The task
Give the total of lines holding the word "VLOAD" in the records below, and nothing else.

Dataset content
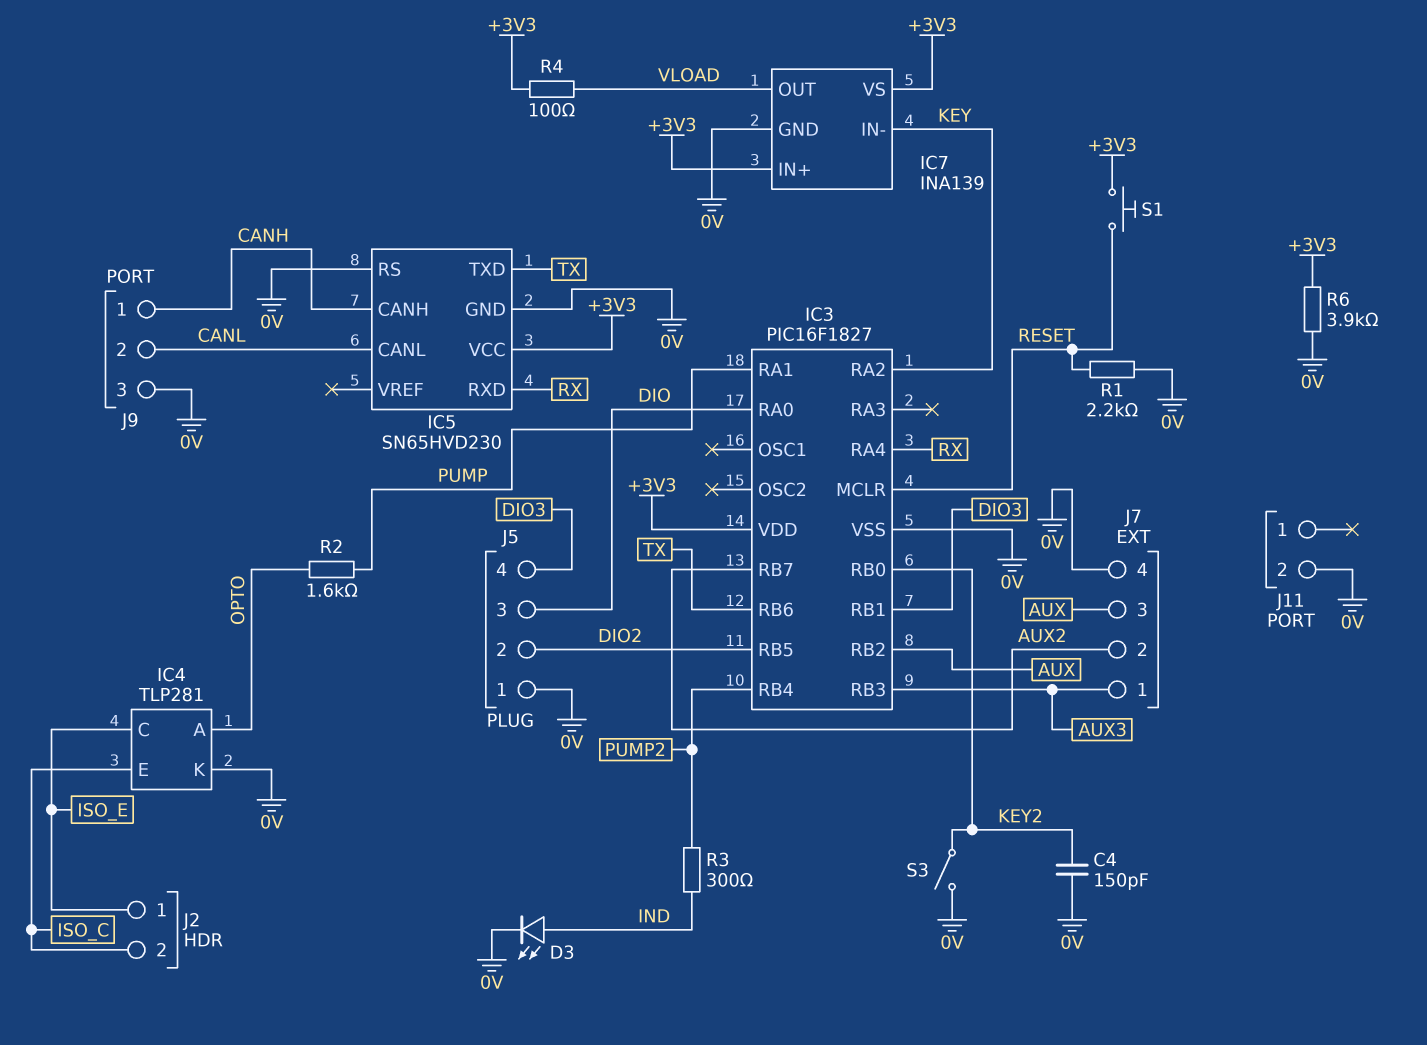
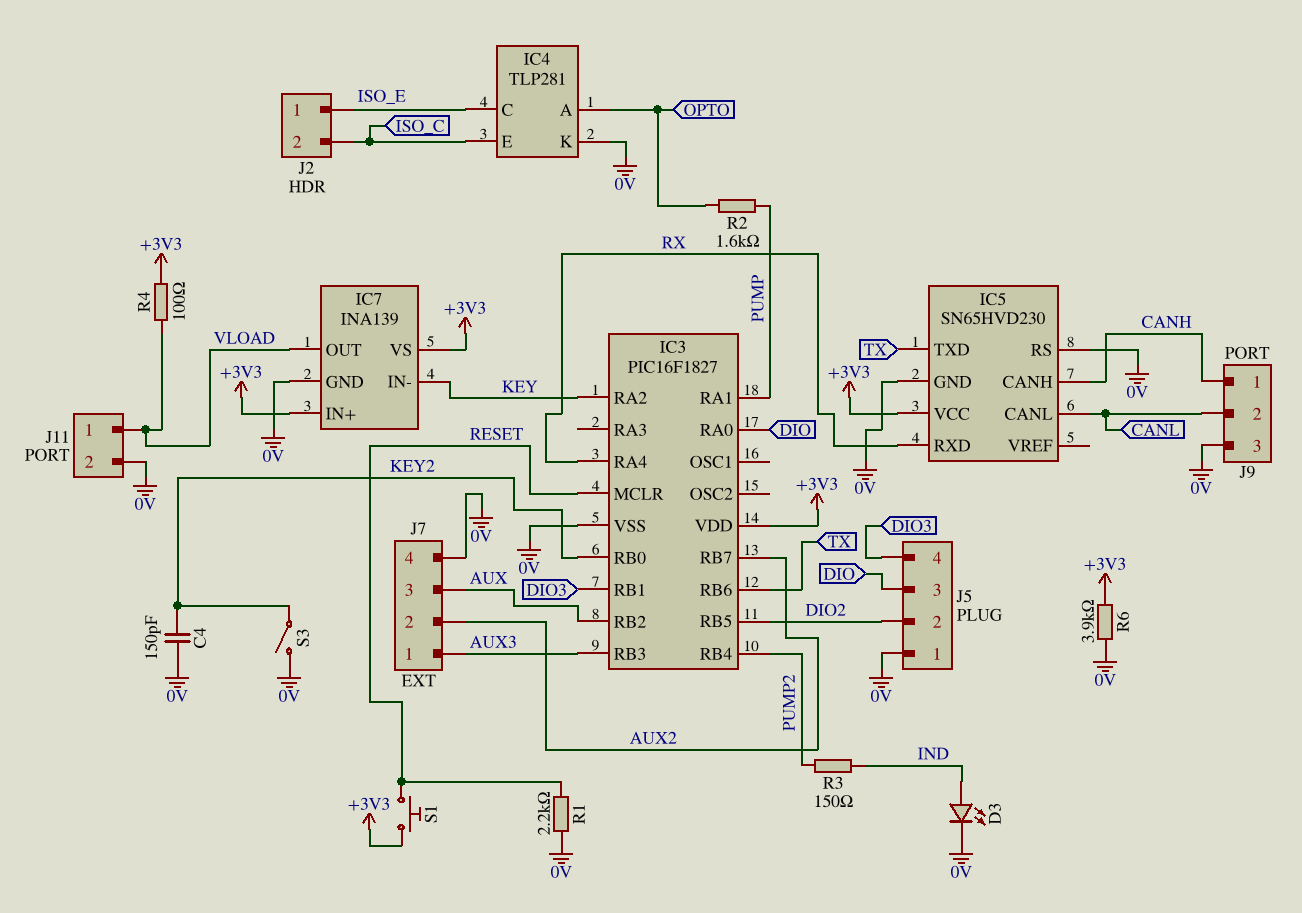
J11 pin 1: none -> VLOAD
R3: 300 (IND, PUMP2) -> 150 (IND, PUMP2)

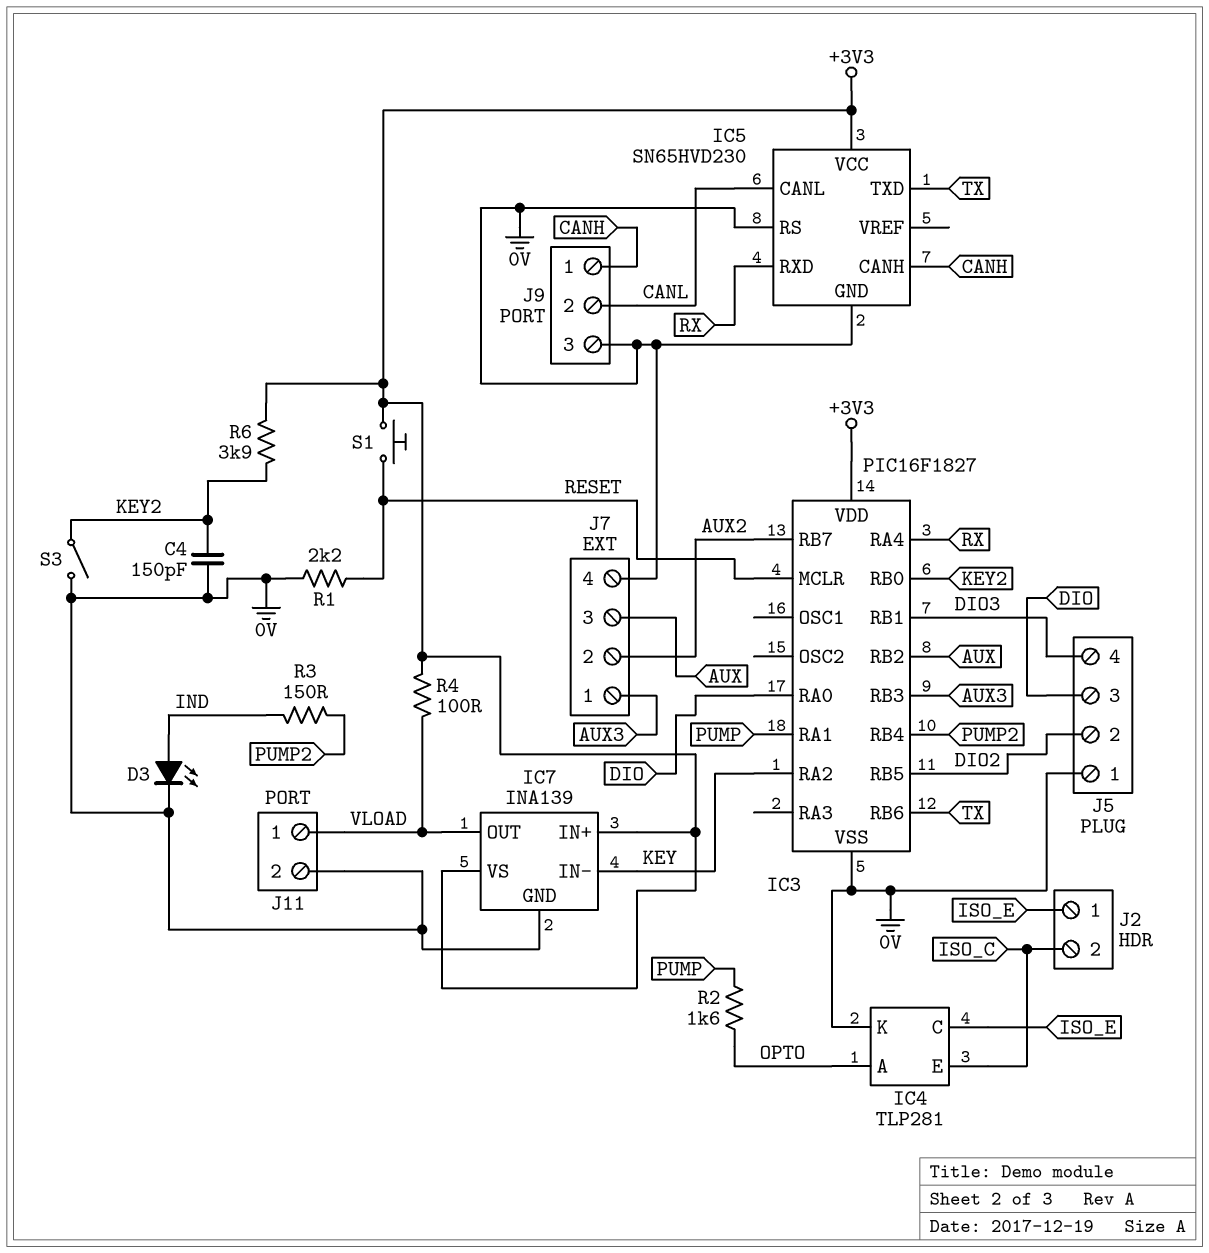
R6: 3.9k (+3V3, 0V) -> 3.9k (+3V3, KEY2)

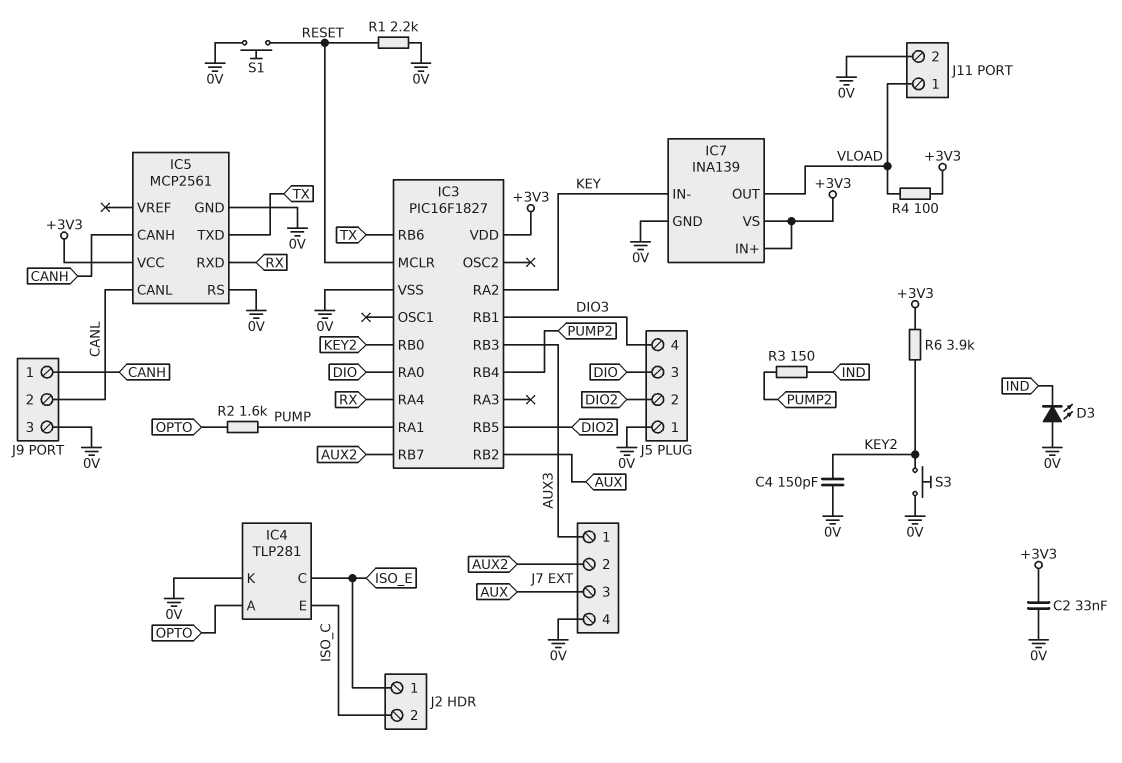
C2: none -> 33nF (+3V3, 0V)
D3: LED (A IND, K 0V) -> LED (A 0V, K IND)
IC5: SN65HVD230 -> MCP2561
S1: button (+3V3, RESET) -> button (0V, RESET)
S3: switch (0V, KEY2) -> button (0V, KEY2)

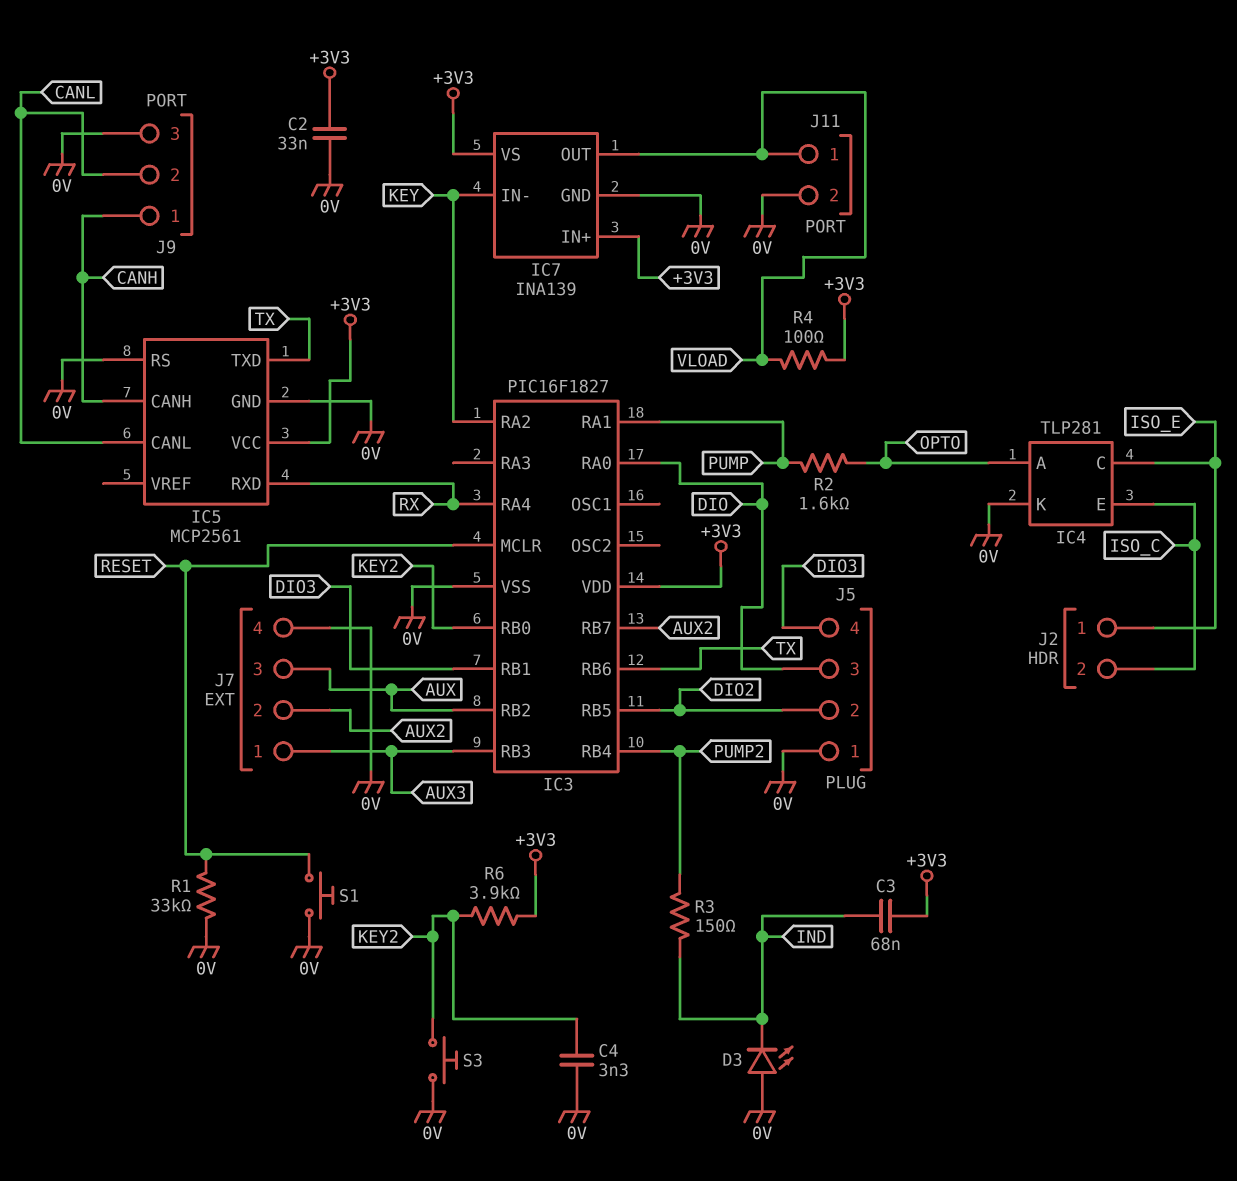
C3: none -> 68nF (+3V3, IND)
C4: 150pF (0V, KEY2) -> 3.3nF (0V, KEY2)
R1: 2.2k (0V, RESET) -> 33k (0V, RESET)

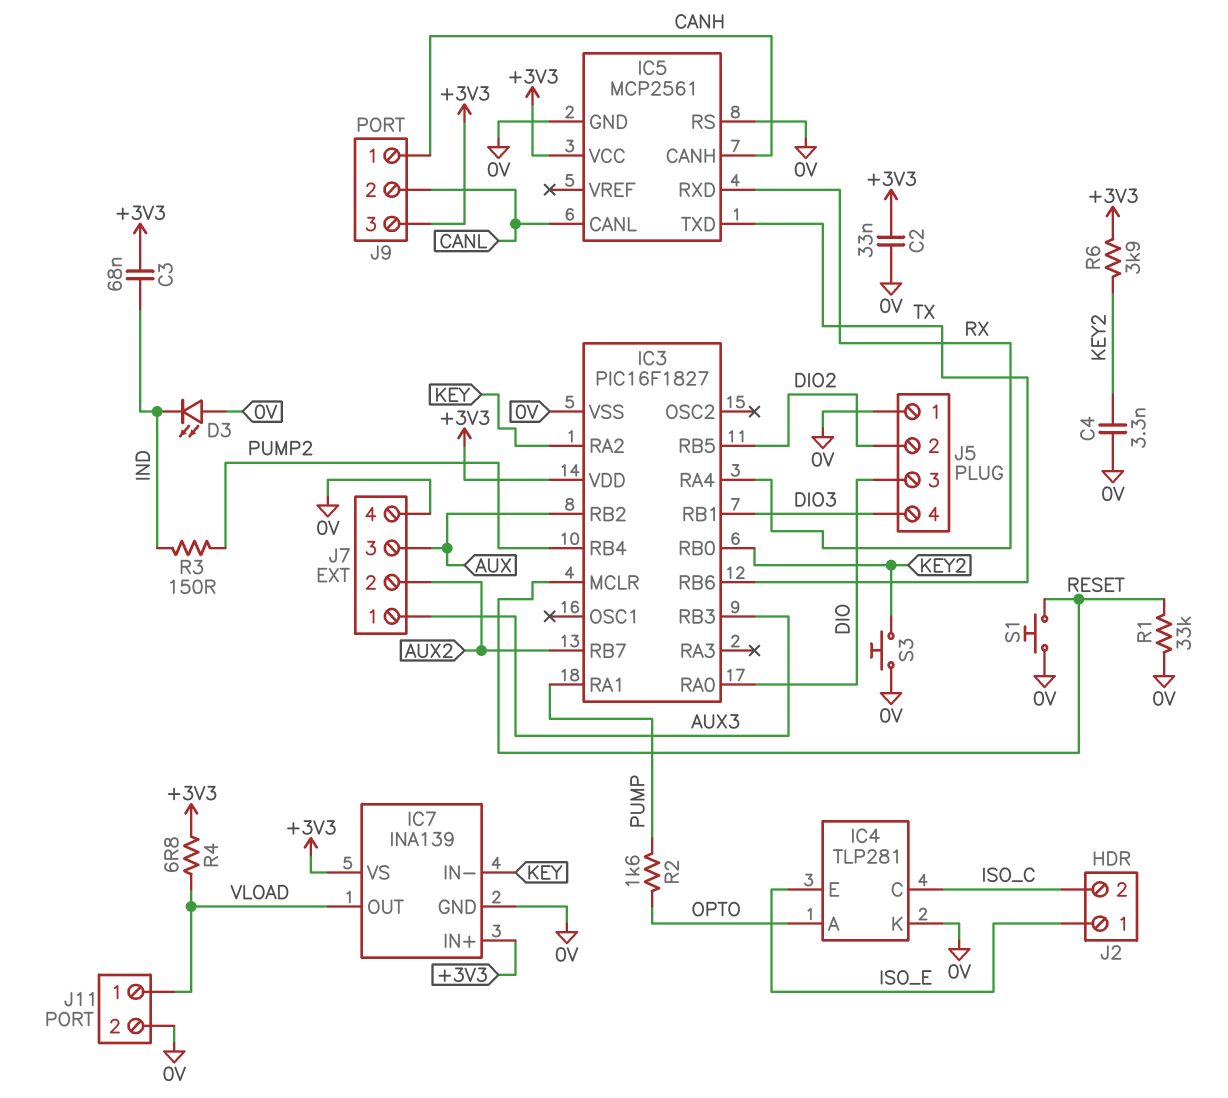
IC4 pin C: ISO_E -> ISO_C
IC4 pin E: ISO_C -> ISO_E
J9 pin 3: 0V -> +3V3
R4: 100 (+3V3, VLOAD) -> 6.8 (+3V3, VLOAD)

Solution for this problem
2